DIRECTIONS FOR THIS TASK
Restate, word for word and with nothing added, the lines from the one containing "grey key: 6 -> 5" through the last line of the material below.

SOURCE DATA
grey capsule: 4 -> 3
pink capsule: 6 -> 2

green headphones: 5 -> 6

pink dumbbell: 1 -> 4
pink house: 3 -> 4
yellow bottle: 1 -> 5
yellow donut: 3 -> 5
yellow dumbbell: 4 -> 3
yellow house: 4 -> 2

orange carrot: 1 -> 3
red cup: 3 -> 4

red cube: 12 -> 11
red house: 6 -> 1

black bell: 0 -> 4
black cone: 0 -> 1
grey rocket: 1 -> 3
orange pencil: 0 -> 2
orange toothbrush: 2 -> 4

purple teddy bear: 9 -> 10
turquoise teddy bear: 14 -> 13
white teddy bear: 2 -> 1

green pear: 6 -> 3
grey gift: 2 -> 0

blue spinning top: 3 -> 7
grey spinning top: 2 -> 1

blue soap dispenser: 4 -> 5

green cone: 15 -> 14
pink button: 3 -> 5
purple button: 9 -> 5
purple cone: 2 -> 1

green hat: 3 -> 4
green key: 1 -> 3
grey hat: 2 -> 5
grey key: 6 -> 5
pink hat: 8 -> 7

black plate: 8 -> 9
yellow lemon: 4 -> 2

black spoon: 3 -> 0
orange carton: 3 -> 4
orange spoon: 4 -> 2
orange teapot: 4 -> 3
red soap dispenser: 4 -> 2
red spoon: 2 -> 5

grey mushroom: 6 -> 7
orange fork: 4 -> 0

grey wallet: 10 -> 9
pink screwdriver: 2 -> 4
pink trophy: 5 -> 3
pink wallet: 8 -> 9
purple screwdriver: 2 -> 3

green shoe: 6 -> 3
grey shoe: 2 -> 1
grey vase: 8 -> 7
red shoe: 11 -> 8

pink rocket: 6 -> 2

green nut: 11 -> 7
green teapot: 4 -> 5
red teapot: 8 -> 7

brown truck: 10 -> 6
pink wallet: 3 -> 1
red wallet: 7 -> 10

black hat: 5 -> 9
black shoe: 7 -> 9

TASK ANSWER
grey key: 6 -> 5
pink hat: 8 -> 7

black plate: 8 -> 9
yellow lemon: 4 -> 2

black spoon: 3 -> 0
orange carton: 3 -> 4
orange spoon: 4 -> 2
orange teapot: 4 -> 3
red soap dispenser: 4 -> 2
red spoon: 2 -> 5

grey mushroom: 6 -> 7
orange fork: 4 -> 0

grey wallet: 10 -> 9
pink screwdriver: 2 -> 4
pink trophy: 5 -> 3
pink wallet: 8 -> 9
purple screwdriver: 2 -> 3

green shoe: 6 -> 3
grey shoe: 2 -> 1
grey vase: 8 -> 7
red shoe: 11 -> 8

pink rocket: 6 -> 2

green nut: 11 -> 7
green teapot: 4 -> 5
red teapot: 8 -> 7

brown truck: 10 -> 6
pink wallet: 3 -> 1
red wallet: 7 -> 10

black hat: 5 -> 9
black shoe: 7 -> 9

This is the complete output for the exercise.